• [Assigned task]: Using the entries below, output exactly the line containing "orange hexagon at" and all lines that follow it to the end.

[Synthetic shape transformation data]

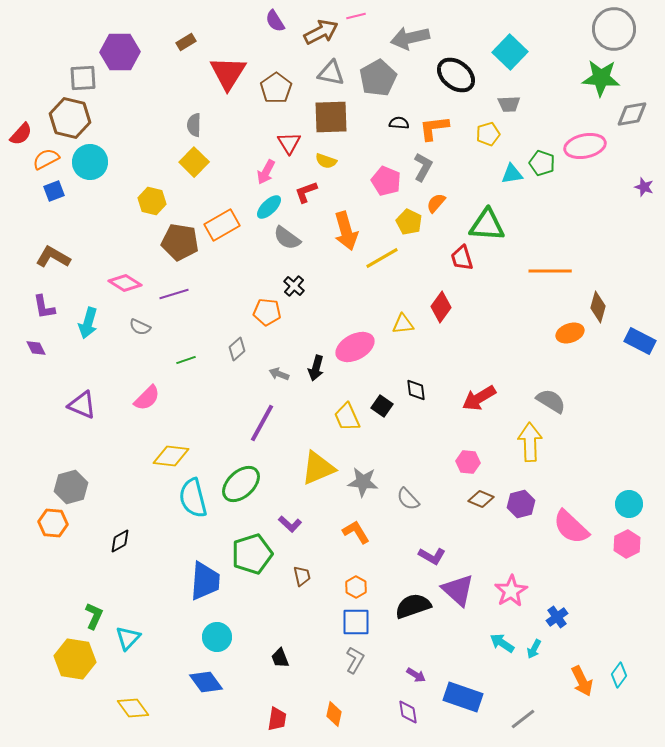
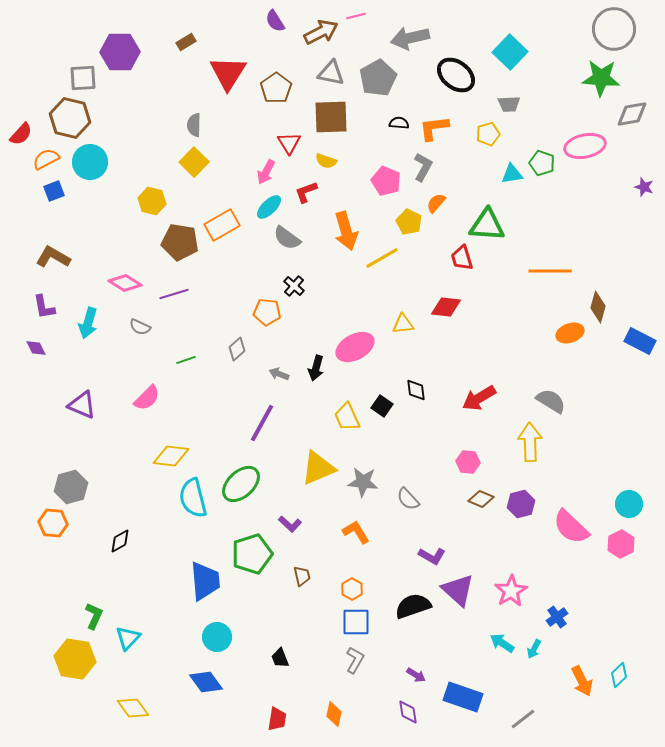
red diamond at (441, 307): moved 5 px right; rotated 60 degrees clockwise
pink hexagon at (627, 544): moved 6 px left
blue trapezoid at (205, 581): rotated 9 degrees counterclockwise
orange hexagon at (356, 587): moved 4 px left, 2 px down
cyan diamond at (619, 675): rotated 10 degrees clockwise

• [Answer for this exercise]:
orange hexagon at (356, 587): moved 4 px left, 2 px down
cyan diamond at (619, 675): rotated 10 degrees clockwise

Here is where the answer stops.